• _TASK TO CARRY OUT_: Find the word "green" in the data below and copy each line that holds it.

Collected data

___

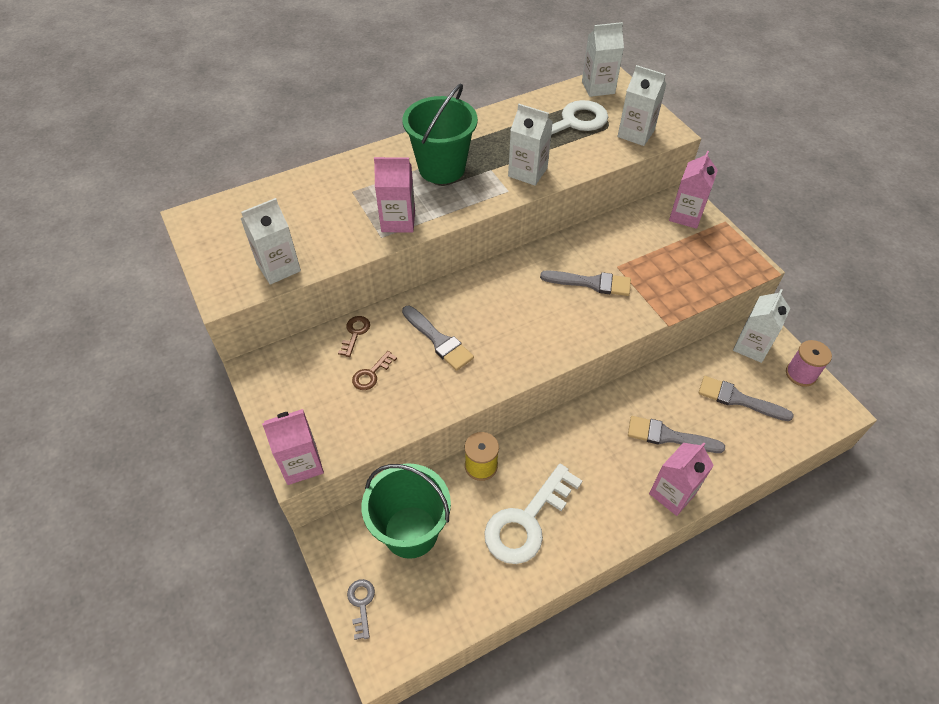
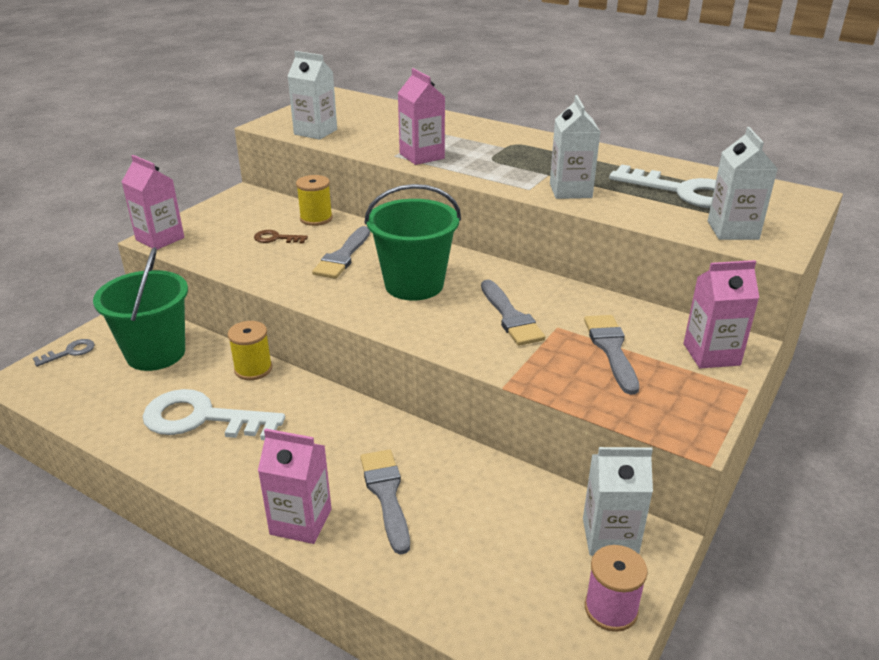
camera: 60 degrees right, 20 degrees down
(355, 333) = (316, 218): brown key -> yellow spool
(441, 168) = (517, 154): green bucket -> green bucket (414, 285)
(598, 87) = (775, 192): white carton -> none
(738, 399) = (500, 547): grey brush -> grey brush (611, 349)

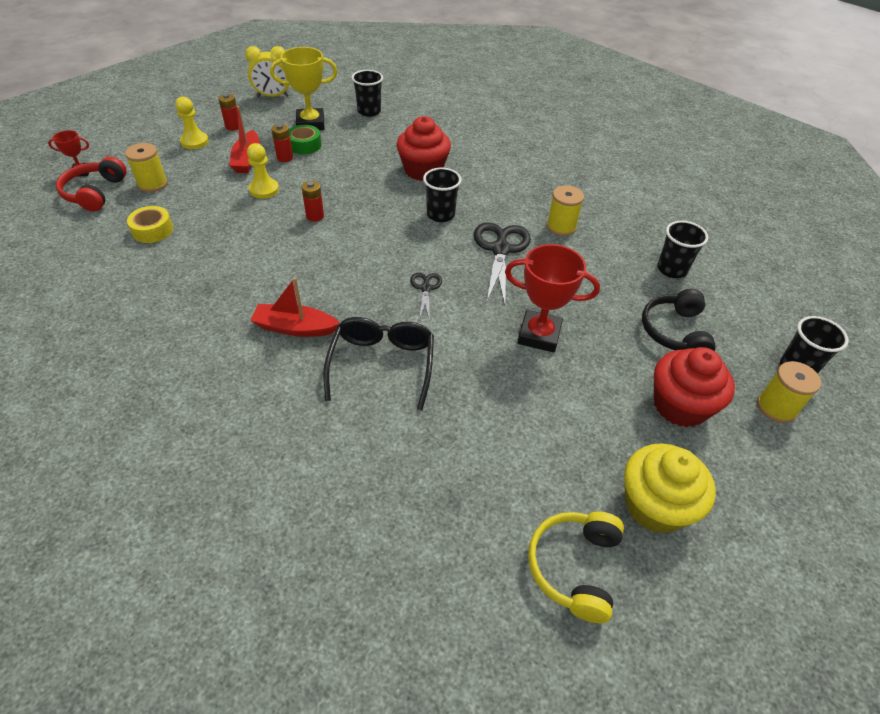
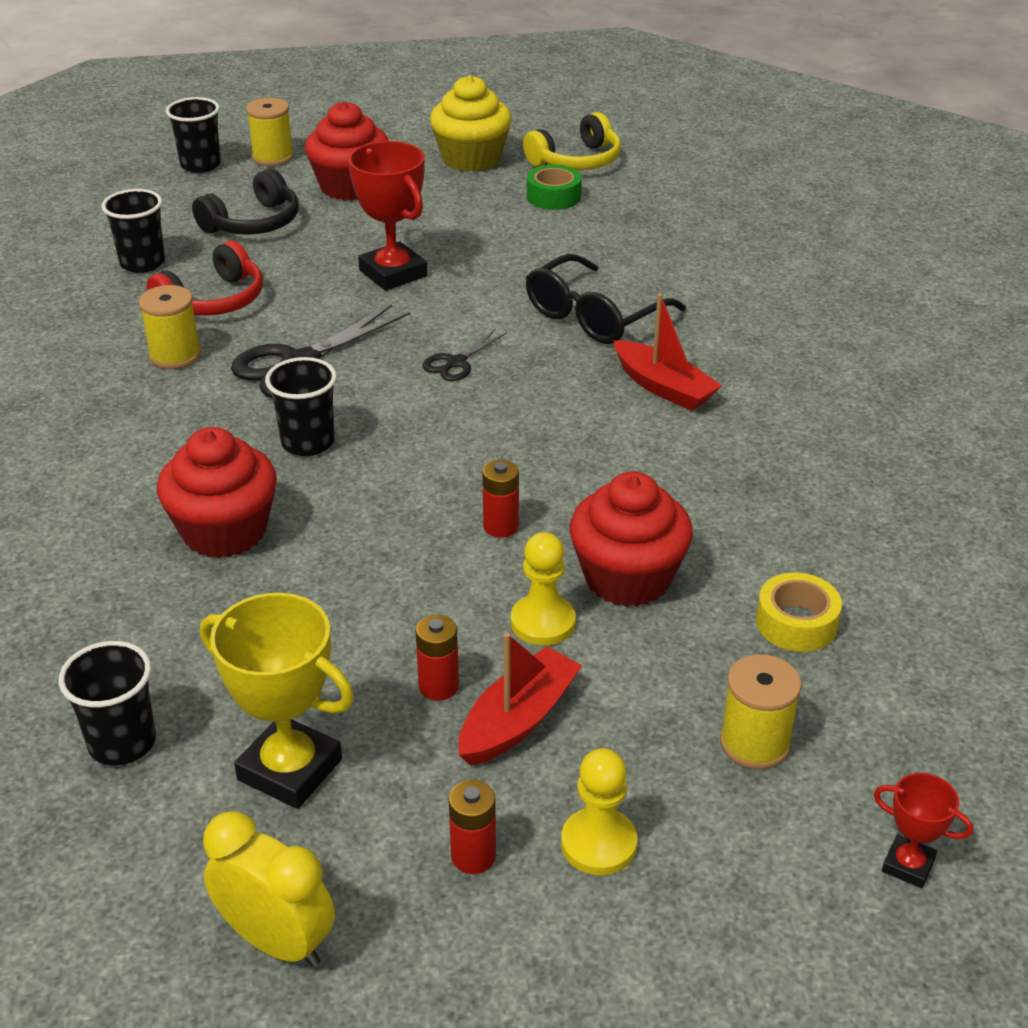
camera: 140 degrees left, 10 degrees down
(95, 193) = (888, 776): red headphones -> red headphones (214, 300)
(241, 218) = (627, 578): none -> red cupcake
(304, 145) = (367, 704): green tape -> green tape (553, 196)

___

• _OUTPUT OF THE EXERCISE_:
(441, 168) = (517, 154): green bucket -> green bucket (414, 285)
(304, 145) = (367, 704): green tape -> green tape (553, 196)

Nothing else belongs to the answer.